Check every line of the entries for "diode", and copy the lines that hold it.
───── Information
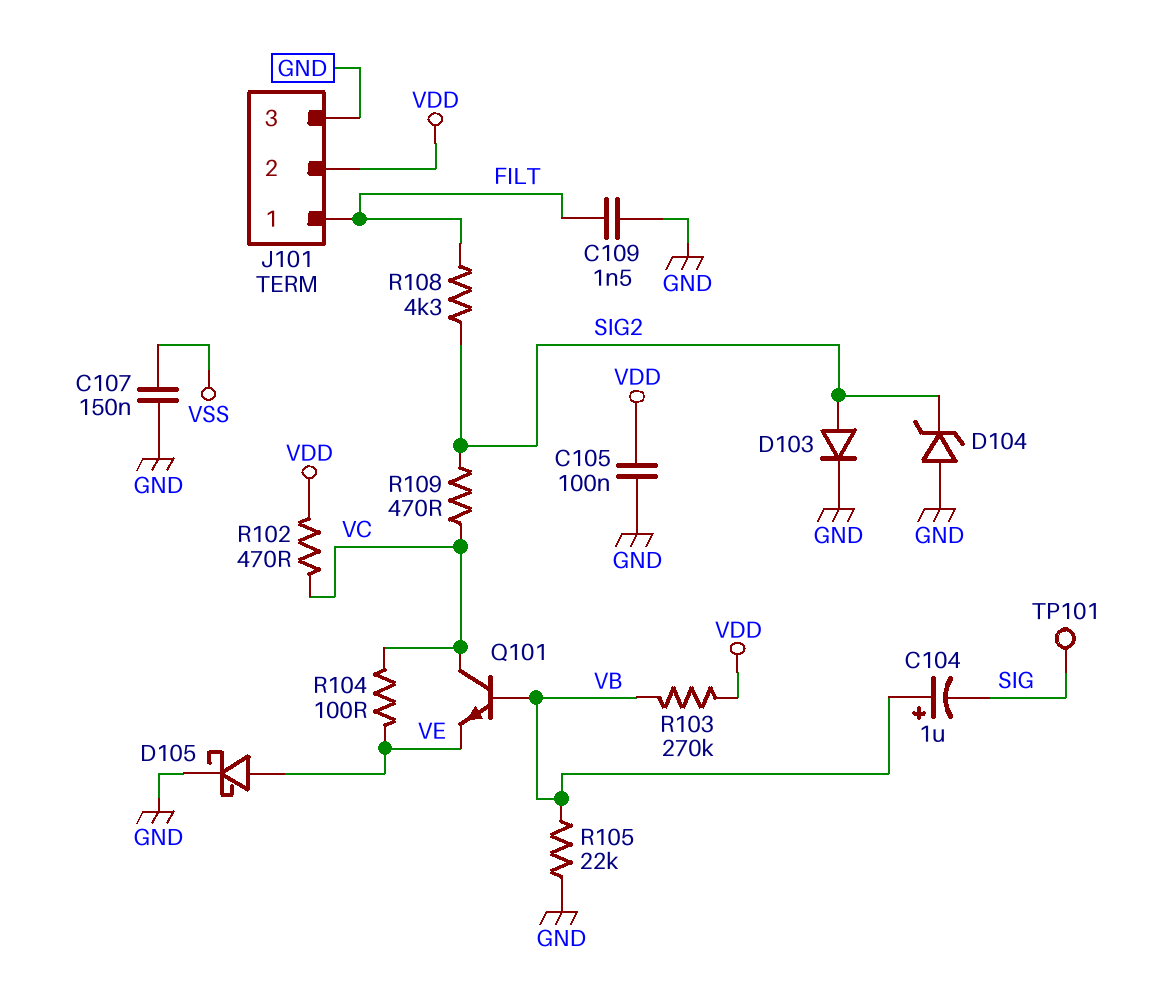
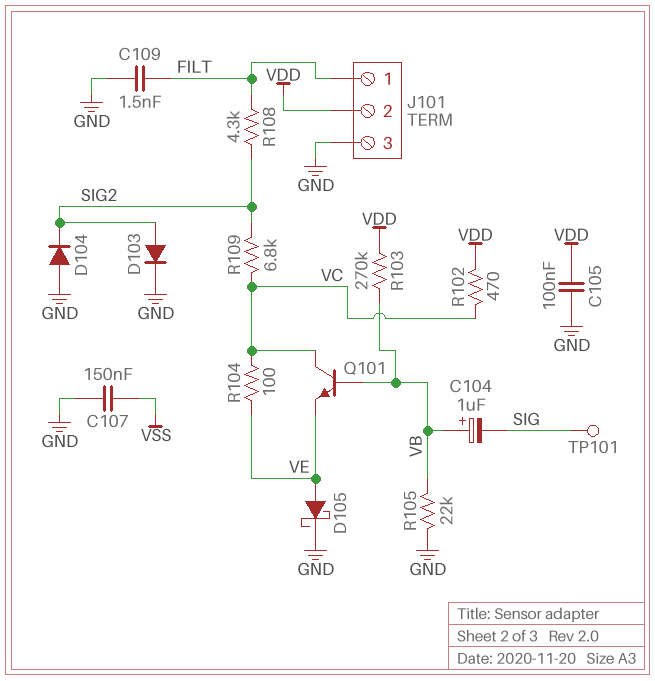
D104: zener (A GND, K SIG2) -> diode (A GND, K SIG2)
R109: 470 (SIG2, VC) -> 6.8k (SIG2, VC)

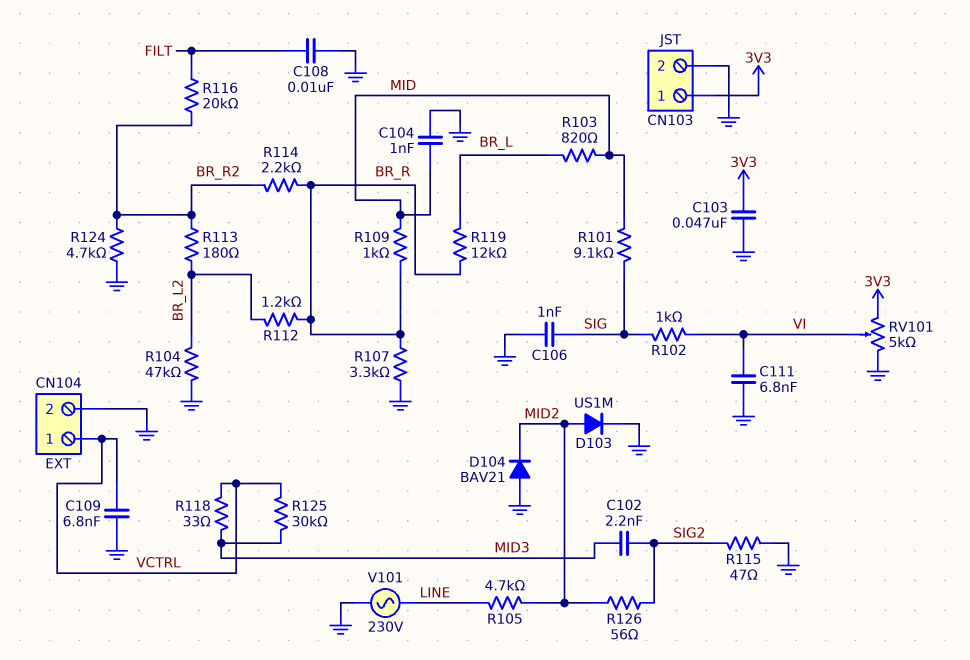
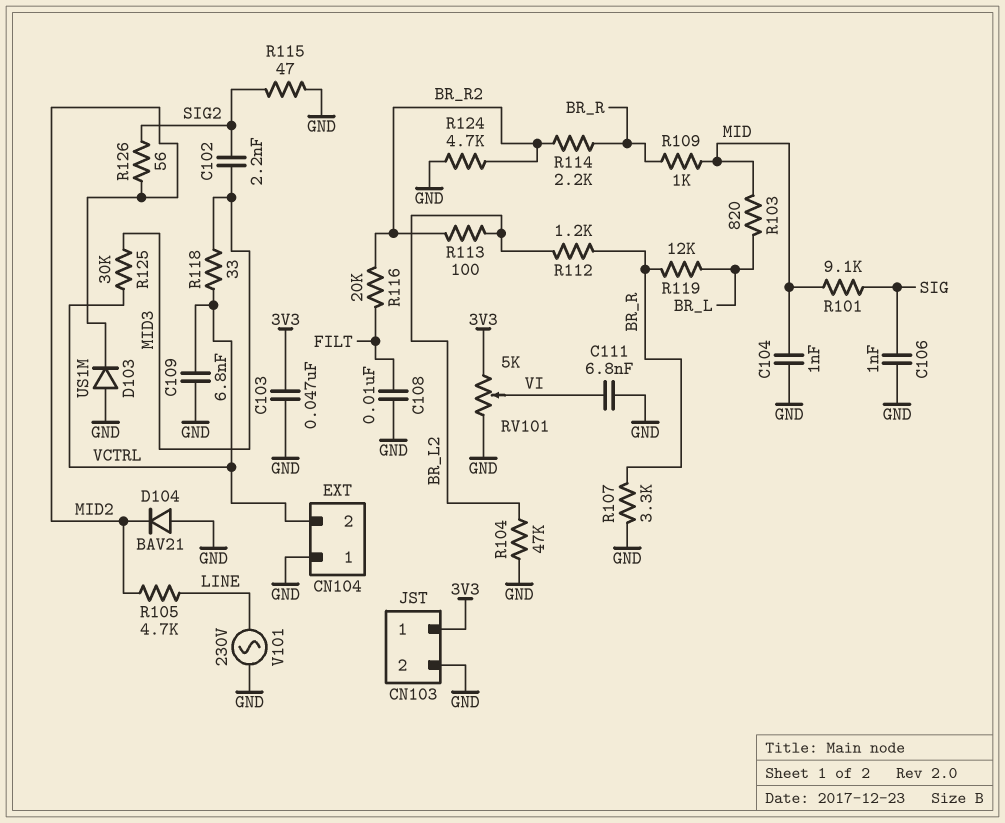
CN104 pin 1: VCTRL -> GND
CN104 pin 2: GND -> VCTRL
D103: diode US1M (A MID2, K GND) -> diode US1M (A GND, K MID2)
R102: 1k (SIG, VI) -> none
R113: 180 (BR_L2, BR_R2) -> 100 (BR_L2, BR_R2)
──────────
───── Information
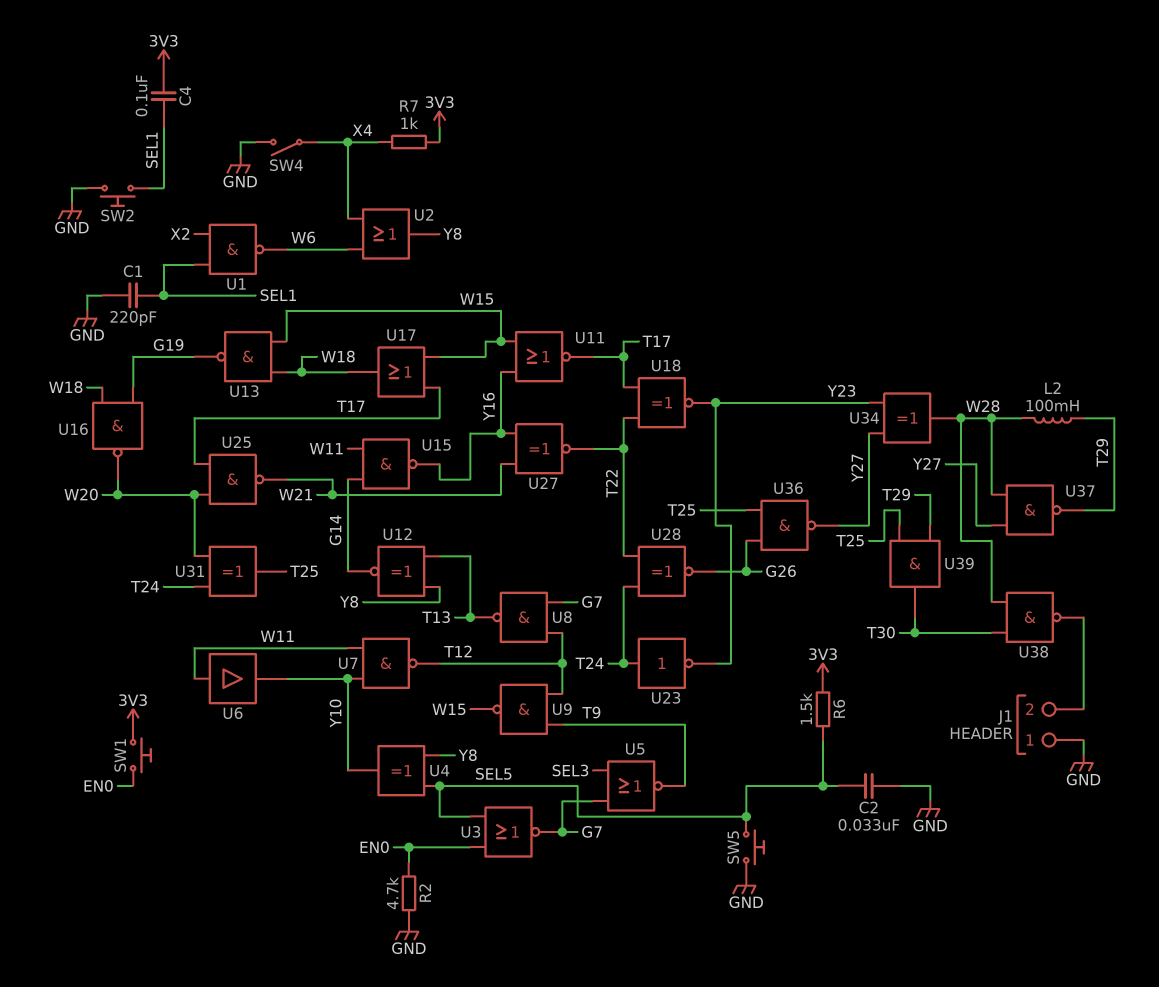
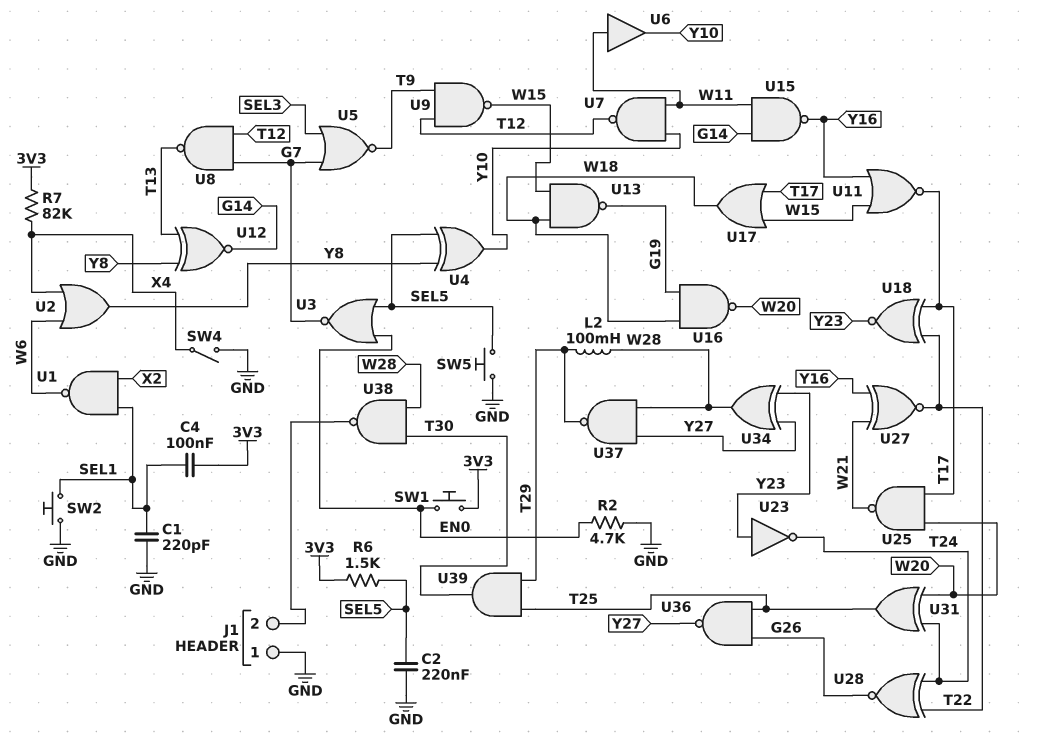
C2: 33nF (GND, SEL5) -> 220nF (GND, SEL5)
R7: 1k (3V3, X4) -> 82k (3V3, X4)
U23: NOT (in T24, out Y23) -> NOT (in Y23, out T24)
──────────
Task answer:
D104: zener (A GND, K SIG2) -> diode (A GND, K SIG2)
D103: diode US1M (A MID2, K GND) -> diode US1M (A GND, K MID2)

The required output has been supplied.